Collect each line in the data below that contains the string "kern", counting uppercase and lowercase letters as different.
BEGIN DATA FOR THIS EXERCISE
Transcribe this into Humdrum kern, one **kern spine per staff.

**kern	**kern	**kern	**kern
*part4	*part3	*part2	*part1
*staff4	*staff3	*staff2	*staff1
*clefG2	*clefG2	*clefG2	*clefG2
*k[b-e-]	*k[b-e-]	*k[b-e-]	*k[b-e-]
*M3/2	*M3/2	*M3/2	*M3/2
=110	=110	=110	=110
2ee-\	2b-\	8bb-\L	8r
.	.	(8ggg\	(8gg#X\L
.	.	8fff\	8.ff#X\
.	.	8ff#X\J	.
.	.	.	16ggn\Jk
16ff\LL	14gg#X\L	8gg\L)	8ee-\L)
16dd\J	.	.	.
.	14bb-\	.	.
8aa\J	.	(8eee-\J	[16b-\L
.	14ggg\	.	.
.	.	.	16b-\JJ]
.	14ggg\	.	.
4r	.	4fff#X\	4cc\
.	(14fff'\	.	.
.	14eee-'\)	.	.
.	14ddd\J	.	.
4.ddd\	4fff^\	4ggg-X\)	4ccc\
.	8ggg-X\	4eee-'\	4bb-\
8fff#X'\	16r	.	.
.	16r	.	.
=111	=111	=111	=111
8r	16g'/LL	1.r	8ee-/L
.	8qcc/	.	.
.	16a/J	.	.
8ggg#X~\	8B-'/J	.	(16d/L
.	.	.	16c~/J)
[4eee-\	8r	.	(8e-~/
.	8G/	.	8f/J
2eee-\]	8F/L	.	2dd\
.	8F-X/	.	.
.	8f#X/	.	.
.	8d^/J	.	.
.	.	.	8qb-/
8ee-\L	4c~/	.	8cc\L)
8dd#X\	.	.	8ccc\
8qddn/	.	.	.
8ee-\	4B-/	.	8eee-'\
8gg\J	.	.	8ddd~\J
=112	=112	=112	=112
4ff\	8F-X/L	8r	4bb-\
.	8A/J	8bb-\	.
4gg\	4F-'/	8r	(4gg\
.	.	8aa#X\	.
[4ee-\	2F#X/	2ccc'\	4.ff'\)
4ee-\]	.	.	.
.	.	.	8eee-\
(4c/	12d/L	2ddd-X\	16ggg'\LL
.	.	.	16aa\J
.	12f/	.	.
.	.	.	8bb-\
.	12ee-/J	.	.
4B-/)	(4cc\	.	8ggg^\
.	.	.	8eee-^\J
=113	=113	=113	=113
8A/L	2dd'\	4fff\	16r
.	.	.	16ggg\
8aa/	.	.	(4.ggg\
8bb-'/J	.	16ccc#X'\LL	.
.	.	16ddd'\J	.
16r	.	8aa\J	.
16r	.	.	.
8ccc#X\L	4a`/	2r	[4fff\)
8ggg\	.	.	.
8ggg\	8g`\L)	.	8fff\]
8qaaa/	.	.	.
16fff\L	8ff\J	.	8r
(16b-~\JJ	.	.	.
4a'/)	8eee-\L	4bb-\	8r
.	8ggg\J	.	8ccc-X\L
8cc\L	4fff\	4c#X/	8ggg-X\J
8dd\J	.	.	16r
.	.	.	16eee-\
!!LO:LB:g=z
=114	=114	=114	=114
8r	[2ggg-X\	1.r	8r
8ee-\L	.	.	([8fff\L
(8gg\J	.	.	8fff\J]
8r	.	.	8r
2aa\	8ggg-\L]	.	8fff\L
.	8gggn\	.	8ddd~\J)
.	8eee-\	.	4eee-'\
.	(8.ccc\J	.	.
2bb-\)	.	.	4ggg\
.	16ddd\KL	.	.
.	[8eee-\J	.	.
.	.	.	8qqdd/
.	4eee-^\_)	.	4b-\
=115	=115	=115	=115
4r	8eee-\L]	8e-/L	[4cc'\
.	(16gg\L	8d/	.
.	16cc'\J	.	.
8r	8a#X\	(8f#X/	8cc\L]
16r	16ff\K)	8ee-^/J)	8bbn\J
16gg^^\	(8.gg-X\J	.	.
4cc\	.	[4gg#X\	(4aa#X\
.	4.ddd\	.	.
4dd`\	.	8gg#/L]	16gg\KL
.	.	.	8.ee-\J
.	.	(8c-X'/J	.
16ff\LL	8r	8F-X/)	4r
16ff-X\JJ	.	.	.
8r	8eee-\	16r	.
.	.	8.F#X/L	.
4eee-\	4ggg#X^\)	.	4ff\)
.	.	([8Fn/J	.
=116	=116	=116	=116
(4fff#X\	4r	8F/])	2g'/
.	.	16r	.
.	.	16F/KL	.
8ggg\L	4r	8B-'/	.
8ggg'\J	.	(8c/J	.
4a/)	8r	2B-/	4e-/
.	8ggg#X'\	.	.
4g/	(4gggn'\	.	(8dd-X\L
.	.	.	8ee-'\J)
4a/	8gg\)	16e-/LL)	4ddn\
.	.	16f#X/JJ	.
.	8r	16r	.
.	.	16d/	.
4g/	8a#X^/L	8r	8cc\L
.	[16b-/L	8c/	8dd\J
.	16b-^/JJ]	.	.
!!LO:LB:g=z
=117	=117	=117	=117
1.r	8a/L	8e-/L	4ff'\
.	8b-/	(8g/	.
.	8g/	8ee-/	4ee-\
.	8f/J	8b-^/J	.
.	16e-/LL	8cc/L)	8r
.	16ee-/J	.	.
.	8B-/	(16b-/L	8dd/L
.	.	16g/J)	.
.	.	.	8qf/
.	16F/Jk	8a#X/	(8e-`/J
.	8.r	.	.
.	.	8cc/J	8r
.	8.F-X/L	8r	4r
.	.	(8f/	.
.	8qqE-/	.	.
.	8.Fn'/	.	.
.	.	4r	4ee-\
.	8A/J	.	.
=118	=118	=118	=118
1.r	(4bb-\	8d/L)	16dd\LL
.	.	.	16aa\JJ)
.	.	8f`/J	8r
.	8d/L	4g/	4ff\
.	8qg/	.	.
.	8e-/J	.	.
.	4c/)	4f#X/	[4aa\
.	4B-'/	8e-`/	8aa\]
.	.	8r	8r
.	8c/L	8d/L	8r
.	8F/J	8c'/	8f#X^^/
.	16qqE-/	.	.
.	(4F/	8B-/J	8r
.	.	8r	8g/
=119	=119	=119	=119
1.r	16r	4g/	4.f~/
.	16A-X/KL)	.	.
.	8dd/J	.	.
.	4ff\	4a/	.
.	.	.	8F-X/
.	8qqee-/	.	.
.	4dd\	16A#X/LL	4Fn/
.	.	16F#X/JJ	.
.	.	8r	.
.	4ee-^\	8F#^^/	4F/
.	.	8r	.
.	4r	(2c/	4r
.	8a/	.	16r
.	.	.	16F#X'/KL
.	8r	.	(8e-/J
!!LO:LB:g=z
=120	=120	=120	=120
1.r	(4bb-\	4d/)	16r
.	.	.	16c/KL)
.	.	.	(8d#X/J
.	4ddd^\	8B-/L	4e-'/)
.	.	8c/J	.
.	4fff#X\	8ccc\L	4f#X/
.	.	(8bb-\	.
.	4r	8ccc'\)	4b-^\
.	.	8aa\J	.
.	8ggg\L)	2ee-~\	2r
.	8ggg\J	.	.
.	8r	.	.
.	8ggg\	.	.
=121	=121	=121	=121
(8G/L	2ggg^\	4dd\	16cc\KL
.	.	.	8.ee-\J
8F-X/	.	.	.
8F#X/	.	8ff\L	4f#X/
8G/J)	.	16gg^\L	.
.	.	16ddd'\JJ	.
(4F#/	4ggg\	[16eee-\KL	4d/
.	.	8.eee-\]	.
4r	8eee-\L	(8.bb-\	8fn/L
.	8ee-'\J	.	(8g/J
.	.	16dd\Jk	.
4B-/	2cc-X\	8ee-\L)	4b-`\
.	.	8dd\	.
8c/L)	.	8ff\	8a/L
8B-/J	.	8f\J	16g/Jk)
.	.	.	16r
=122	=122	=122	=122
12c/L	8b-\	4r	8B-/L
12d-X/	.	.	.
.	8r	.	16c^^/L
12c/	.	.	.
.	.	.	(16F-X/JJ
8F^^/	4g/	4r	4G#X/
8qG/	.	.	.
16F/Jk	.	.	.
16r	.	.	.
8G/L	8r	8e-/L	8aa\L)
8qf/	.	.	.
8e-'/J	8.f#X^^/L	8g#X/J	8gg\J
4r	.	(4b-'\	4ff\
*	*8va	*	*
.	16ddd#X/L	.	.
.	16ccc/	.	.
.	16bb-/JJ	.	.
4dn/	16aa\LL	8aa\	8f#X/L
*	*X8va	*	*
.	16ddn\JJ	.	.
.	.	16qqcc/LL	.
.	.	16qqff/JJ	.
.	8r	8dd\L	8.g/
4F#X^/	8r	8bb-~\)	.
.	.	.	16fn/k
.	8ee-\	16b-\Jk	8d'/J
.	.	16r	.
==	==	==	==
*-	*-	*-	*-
END DATA FOR THIS EXERCISE
RESPONSE FOR THIS EXERCISE |
Transcribe this into Humdrum kern, one **kern spine per staff.
**kern	**kern	**kern	**kern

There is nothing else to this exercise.